TASK TO CARRY OUT.
Copy each line below that contains "banana".

SOURCE DATA.
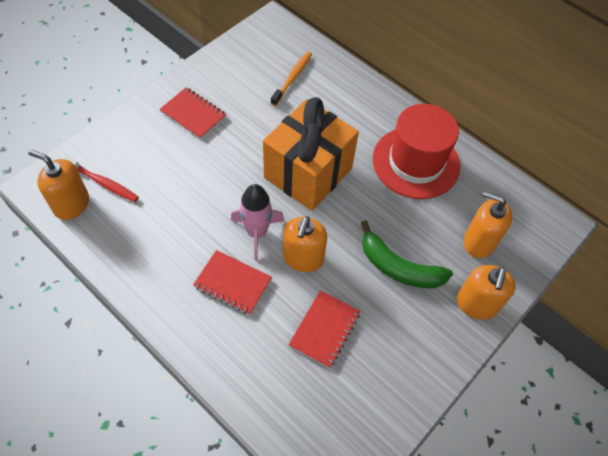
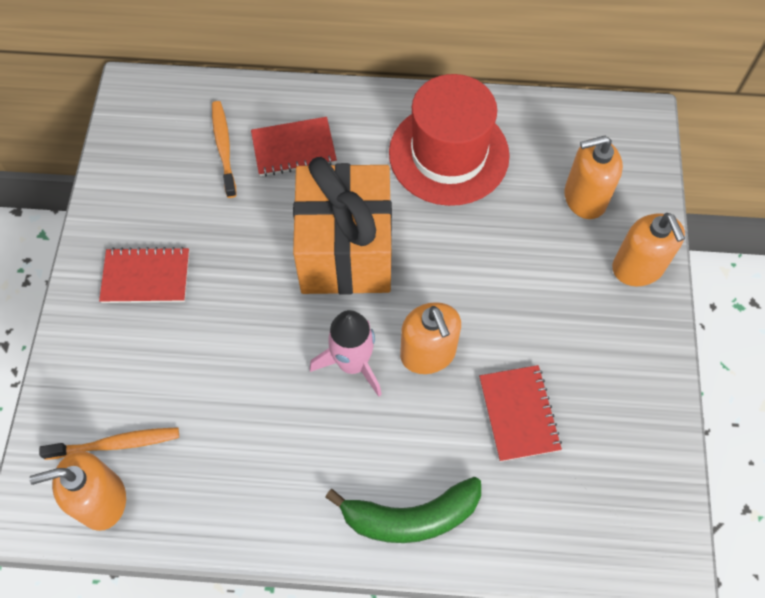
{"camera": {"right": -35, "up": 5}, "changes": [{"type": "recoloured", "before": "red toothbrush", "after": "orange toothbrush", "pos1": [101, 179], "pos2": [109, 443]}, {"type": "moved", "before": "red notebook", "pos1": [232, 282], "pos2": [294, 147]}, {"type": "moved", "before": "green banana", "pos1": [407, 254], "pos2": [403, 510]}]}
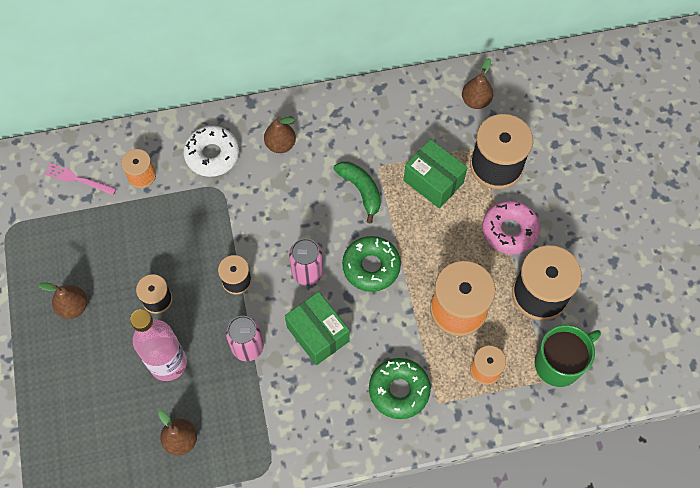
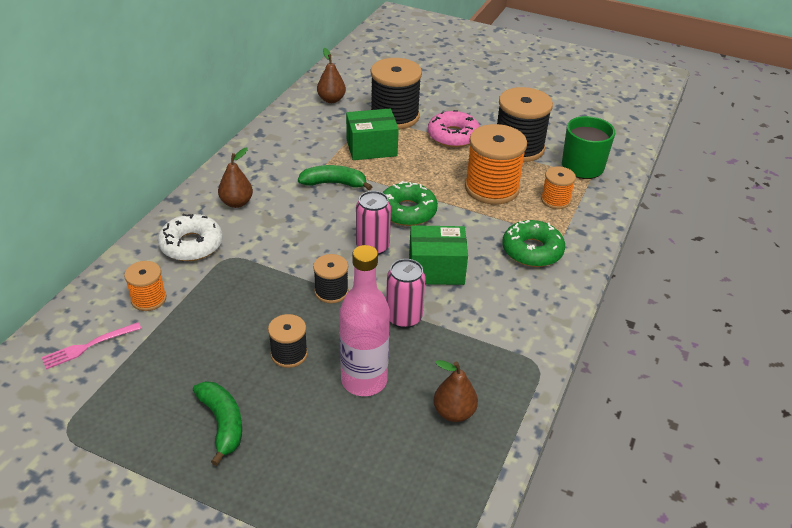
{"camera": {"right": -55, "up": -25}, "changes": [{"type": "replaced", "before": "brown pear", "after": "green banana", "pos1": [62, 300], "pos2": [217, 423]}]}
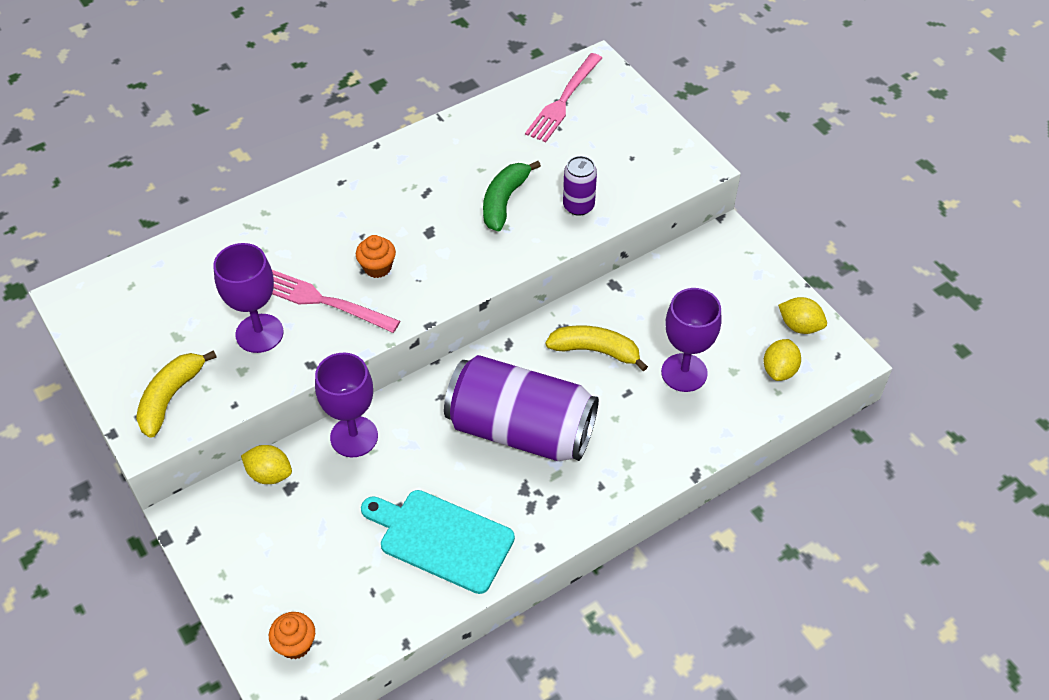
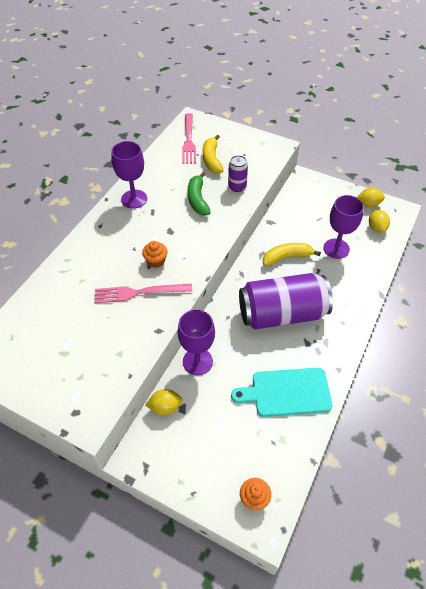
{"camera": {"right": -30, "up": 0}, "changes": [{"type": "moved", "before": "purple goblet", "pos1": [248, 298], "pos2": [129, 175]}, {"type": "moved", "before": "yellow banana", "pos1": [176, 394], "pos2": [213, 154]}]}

---

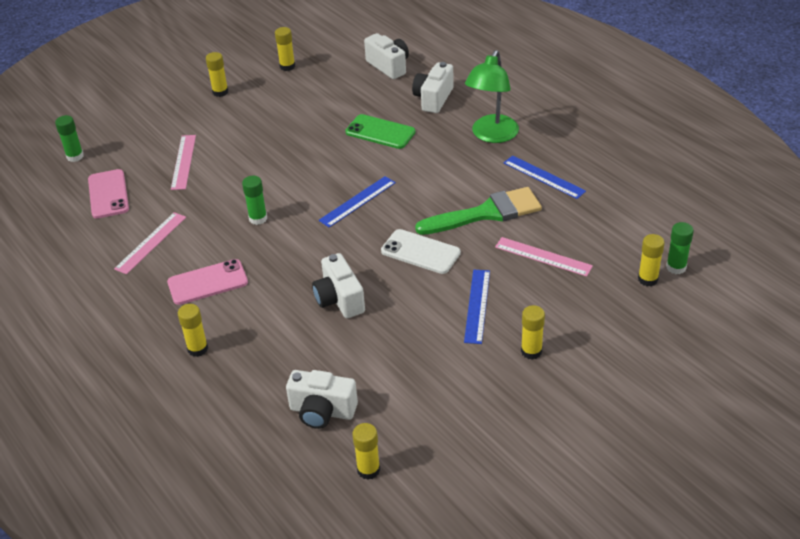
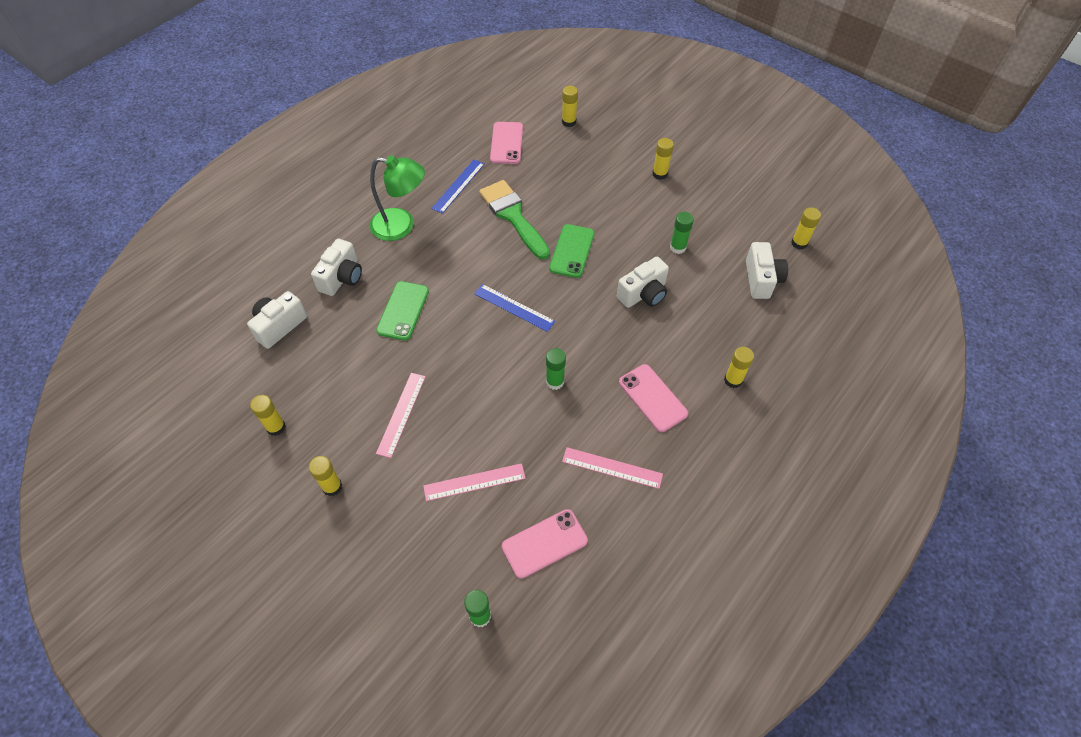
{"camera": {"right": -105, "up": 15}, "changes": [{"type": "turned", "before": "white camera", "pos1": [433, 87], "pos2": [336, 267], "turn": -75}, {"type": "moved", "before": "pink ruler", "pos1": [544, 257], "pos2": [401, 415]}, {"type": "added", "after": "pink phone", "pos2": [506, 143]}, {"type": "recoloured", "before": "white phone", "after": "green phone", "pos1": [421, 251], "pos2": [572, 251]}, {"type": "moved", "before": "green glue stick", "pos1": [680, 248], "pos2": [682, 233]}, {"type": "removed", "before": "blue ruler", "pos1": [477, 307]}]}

SOLUTION.
{"camera": {"right": -35, "up": 5}, "changes": [{"type": "recoloured", "before": "red toothbrush", "after": "orange toothbrush", "pos1": [101, 179], "pos2": [109, 443]}, {"type": "moved", "before": "red notebook", "pos1": [232, 282], "pos2": [294, 147]}, {"type": "moved", "before": "green banana", "pos1": [407, 254], "pos2": [403, 510]}]}
{"camera": {"right": -55, "up": -25}, "changes": [{"type": "replaced", "before": "brown pear", "after": "green banana", "pos1": [62, 300], "pos2": [217, 423]}]}
{"camera": {"right": -30, "up": 0}, "changes": [{"type": "moved", "before": "purple goblet", "pos1": [248, 298], "pos2": [129, 175]}, {"type": "moved", "before": "yellow banana", "pos1": [176, 394], "pos2": [213, 154]}]}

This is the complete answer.